What is being asked — Give back exactly the stretch of data below from the line holding "338, 115] x0.46" through the line holding "405, 243] x0.46", both ends included, and leave the remaining lines out.

Supplied material —
[Start of section]
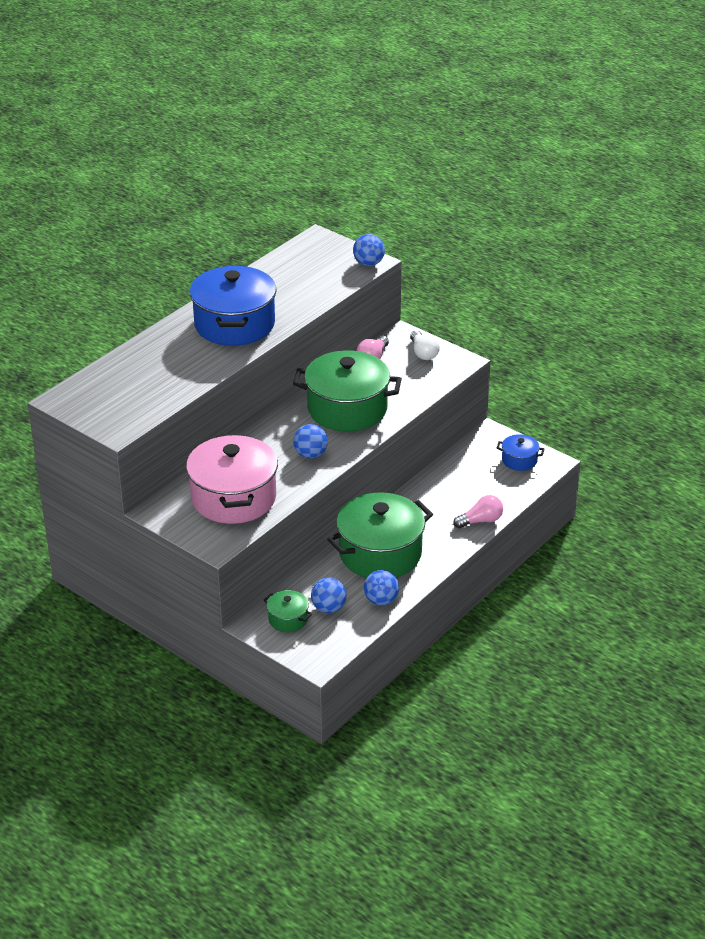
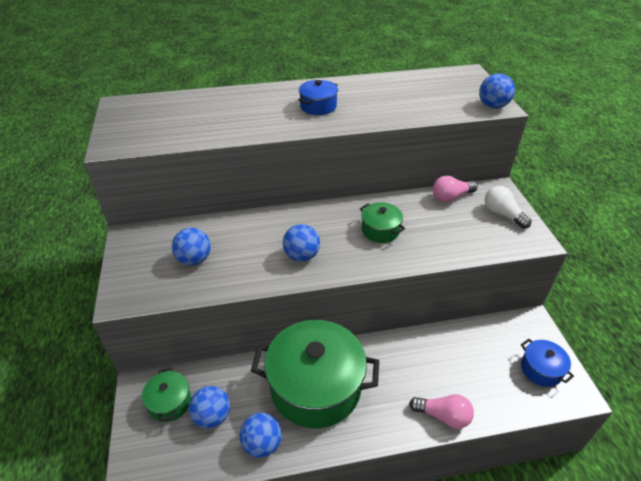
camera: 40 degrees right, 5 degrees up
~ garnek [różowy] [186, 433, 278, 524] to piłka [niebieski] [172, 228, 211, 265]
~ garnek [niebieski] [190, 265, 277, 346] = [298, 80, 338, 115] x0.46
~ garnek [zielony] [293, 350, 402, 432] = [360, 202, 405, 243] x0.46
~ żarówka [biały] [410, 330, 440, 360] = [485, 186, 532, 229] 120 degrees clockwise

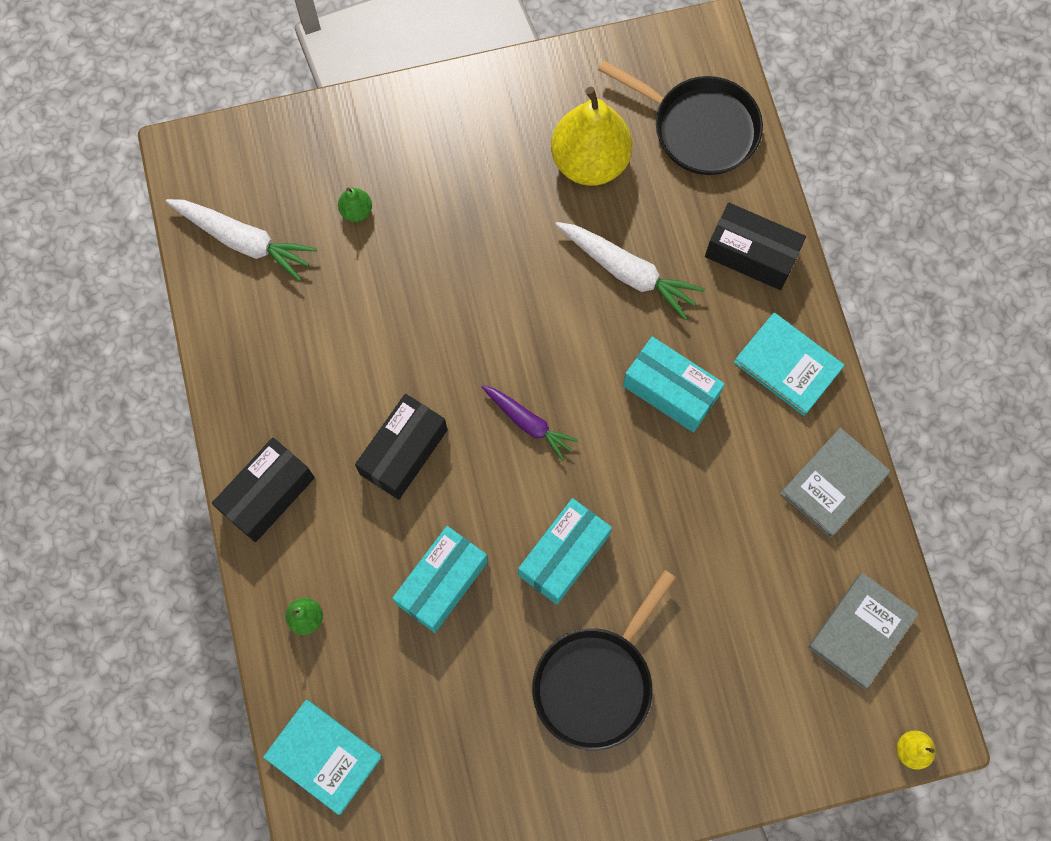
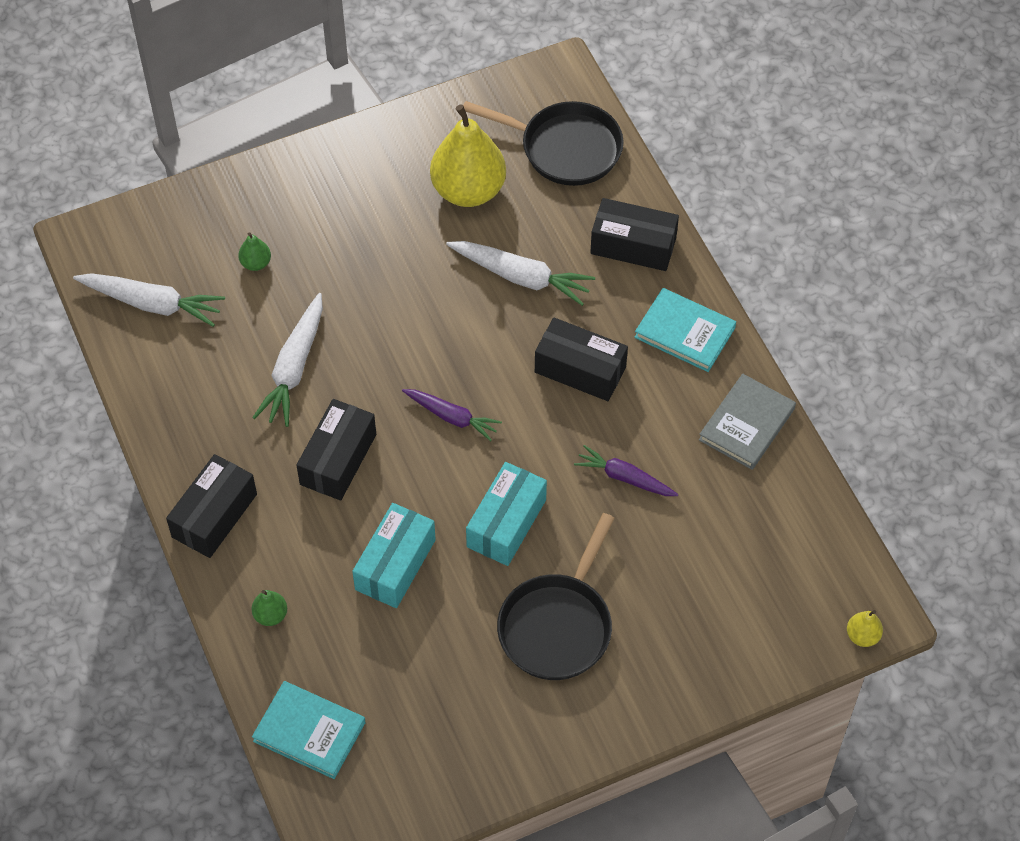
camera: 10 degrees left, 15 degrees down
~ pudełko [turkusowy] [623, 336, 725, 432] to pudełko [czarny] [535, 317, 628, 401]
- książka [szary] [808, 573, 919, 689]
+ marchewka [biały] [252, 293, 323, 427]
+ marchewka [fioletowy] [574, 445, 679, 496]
[End of section]
[Start of section]
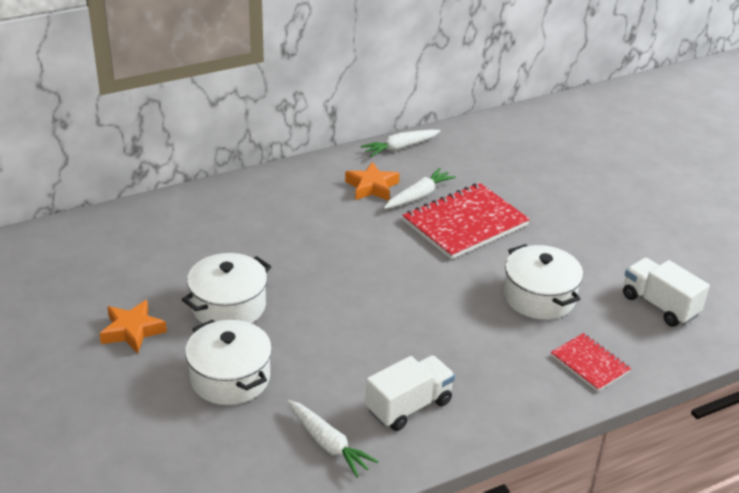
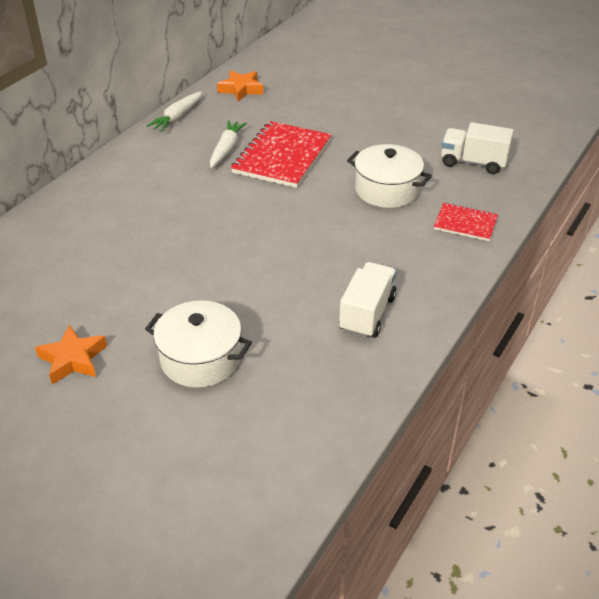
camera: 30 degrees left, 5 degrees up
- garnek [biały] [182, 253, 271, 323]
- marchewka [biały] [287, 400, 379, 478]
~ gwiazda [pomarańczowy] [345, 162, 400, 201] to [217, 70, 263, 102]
[End of section]
Output of the task —
~ garnek [niebieski] [190, 265, 277, 346] = [298, 80, 338, 115] x0.46
~ garnek [zielony] [293, 350, 402, 432] = [360, 202, 405, 243] x0.46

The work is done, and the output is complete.